What is expected
Drop every image, then reproduce the data exactly as given.

─── Data for review ───

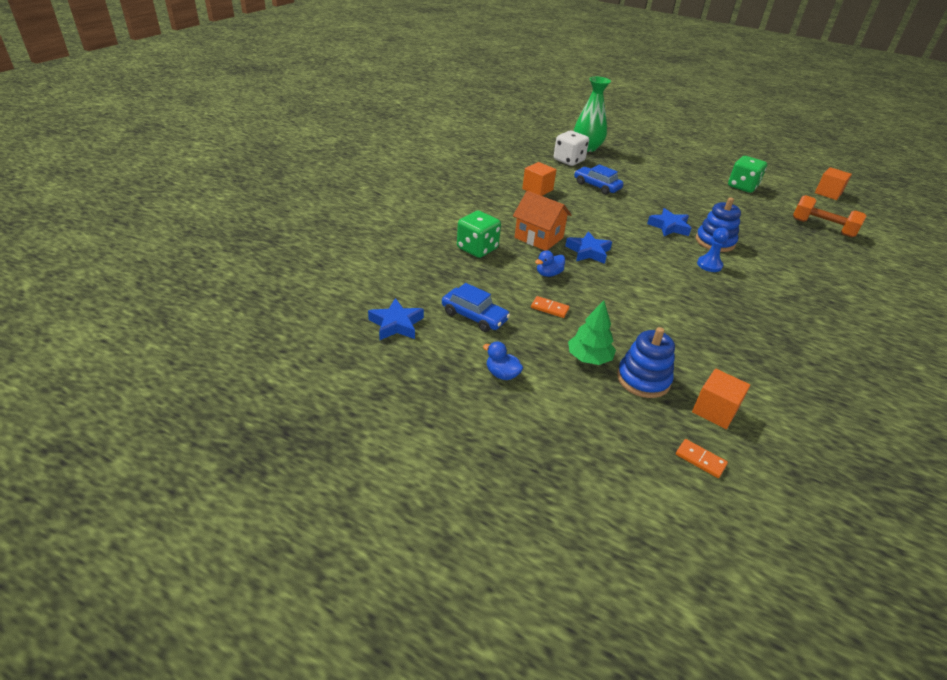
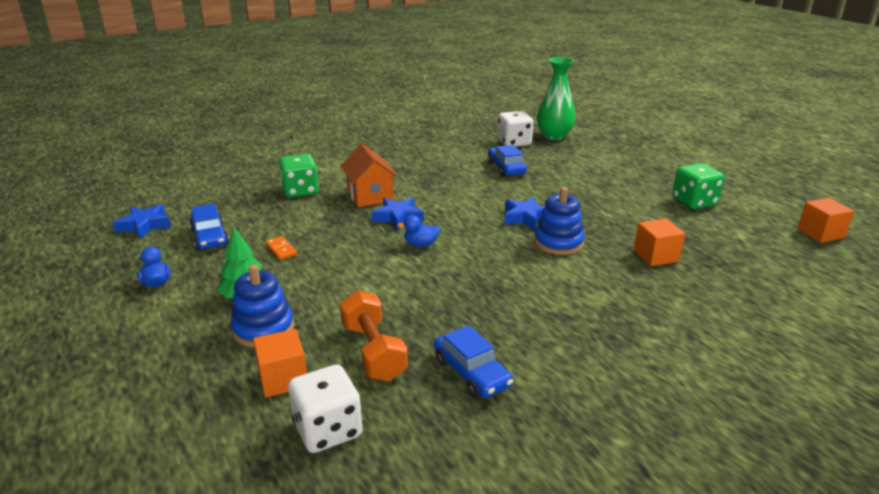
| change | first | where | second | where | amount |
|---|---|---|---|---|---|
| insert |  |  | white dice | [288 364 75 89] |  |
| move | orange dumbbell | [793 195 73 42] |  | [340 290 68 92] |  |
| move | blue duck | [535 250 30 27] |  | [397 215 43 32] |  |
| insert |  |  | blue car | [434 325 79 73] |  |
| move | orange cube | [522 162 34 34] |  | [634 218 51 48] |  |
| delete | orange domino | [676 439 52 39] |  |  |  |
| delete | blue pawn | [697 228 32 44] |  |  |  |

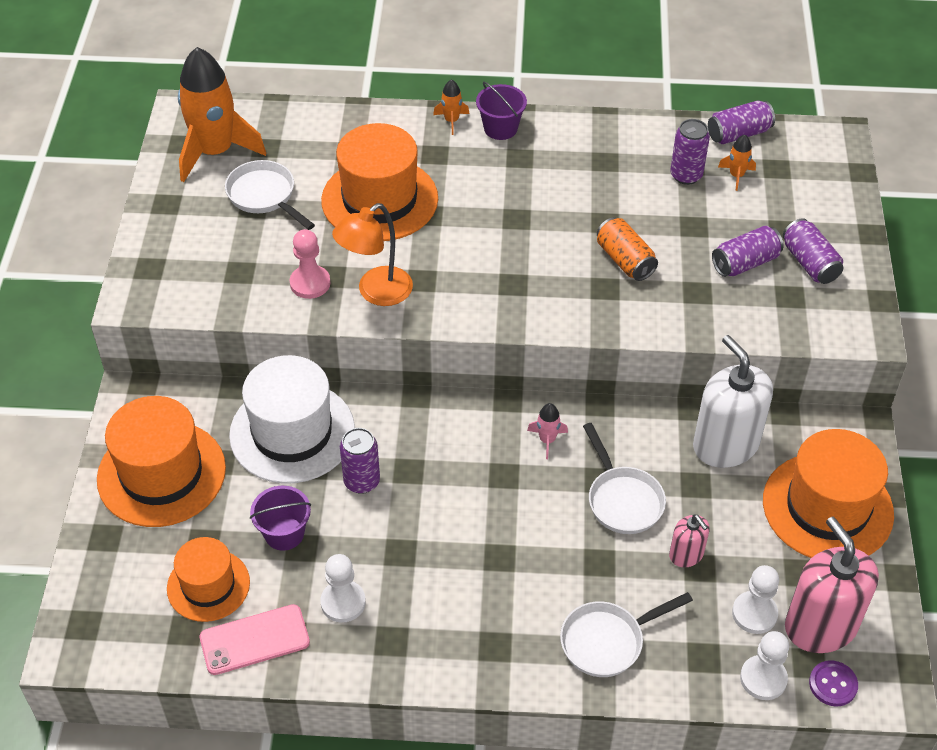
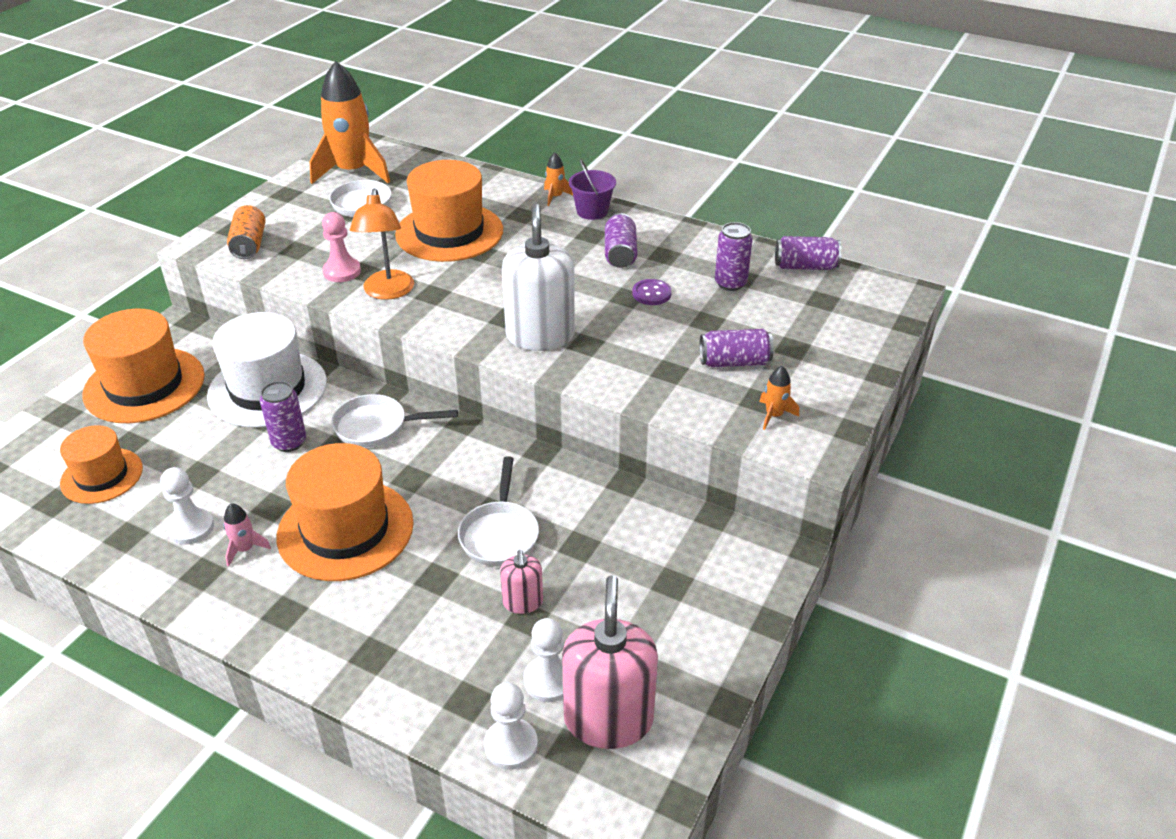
| change | first | where | second | where | amount |
|---|---|---|---|---|---|
| move | pink rocket | [527 403 41 56] |  | [224 503 47 64] |  |
| move | orange can | [597 217 61 64] |  | [227 205 38 54] |  |
| move | orange hat | [763 429 131 129] |  | [277 443 137 138] |  |
| move | white pan | [560 592 133 85] |  | [331 394 127 54] |  |
| rotate | orange lamp | [332 203 81 103] |  | [350 188 64 112] | 75 degrees counterclockwise |
| move | white soap dispenser | [693 335 80 133] |  | [502 204 73 147] |  |
| move | purple can | [783 218 61 66] |  | [605 213 32 55] |  |
| move | purple button | [809 660 49 46] |  | [632 279 40 26] |  |
| move | orange rocket | [718 135 38 56] |  | [759 366 40 64] |  |
| delete | pink phone | [200 604 110 71] |  |  |  |
| delete | purple bucket | [250 486 61 65] |  |  |  |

───

Task result
| change | first | where | second | where | amount |
|---|---|---|---|---|---|
| insert |  |  | white dice | [288 364 75 89] |  |
| move | orange dumbbell | [793 195 73 42] |  | [340 290 68 92] |  |
| move | blue duck | [535 250 30 27] |  | [397 215 43 32] |  |
| insert |  |  | blue car | [434 325 79 73] |  |
| move | orange cube | [522 162 34 34] |  | [634 218 51 48] |  |
| delete | orange domino | [676 439 52 39] |  |  |  |
| delete | blue pawn | [697 228 32 44] |  |  |  |

| change | first | where | second | where | amount |
|---|---|---|---|---|---|
| move | pink rocket | [527 403 41 56] |  | [224 503 47 64] |  |
| move | orange can | [597 217 61 64] |  | [227 205 38 54] |  |
| move | orange hat | [763 429 131 129] |  | [277 443 137 138] |  |
| move | white pan | [560 592 133 85] |  | [331 394 127 54] |  |
| rotate | orange lamp | [332 203 81 103] |  | [350 188 64 112] | 75 degrees counterclockwise |
| move | white soap dispenser | [693 335 80 133] |  | [502 204 73 147] |  |
| move | purple can | [783 218 61 66] |  | [605 213 32 55] |  |
| move | purple button | [809 660 49 46] |  | [632 279 40 26] |  |
| move | orange rocket | [718 135 38 56] |  | [759 366 40 64] |  |
| delete | pink phone | [200 604 110 71] |  |  |  |
| delete | purple bucket | [250 486 61 65] |  |  |  |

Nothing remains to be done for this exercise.